Work to complete:
Only the text should come through, so restate the listing exactly and drop its images.

Input data:
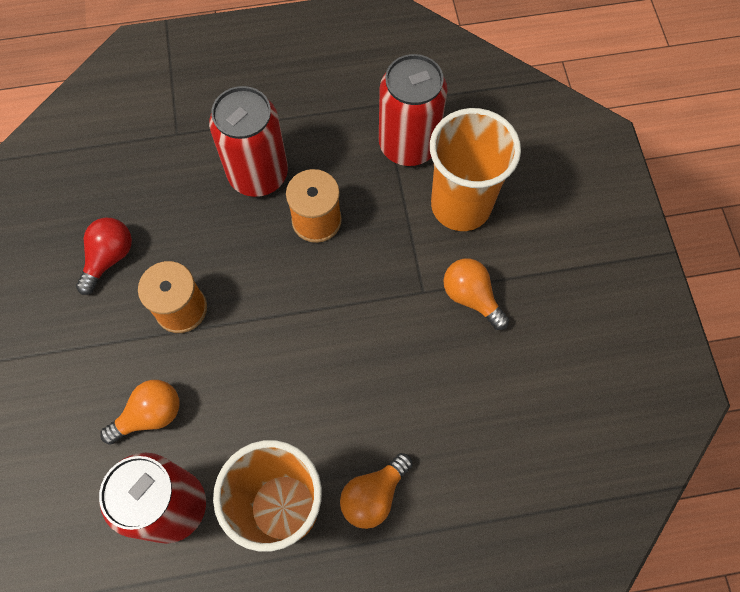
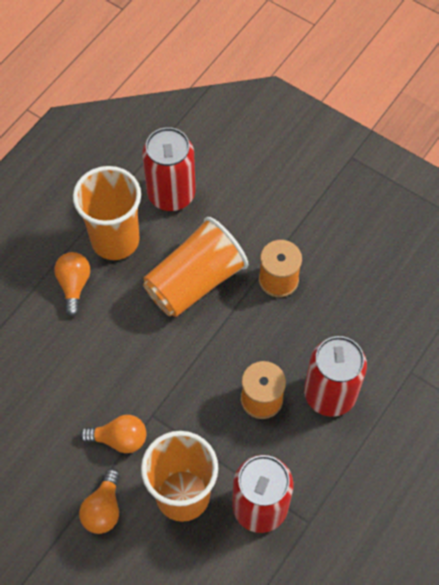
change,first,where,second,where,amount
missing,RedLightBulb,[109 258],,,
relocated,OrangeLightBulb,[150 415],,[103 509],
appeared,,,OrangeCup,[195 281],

Exercise answer:
change,first,where,second,where,amount
missing,RedLightBulb,[109 258],,,
relocated,OrangeLightBulb,[150 415],,[103 509],
appeared,,,OrangeCup,[195 281],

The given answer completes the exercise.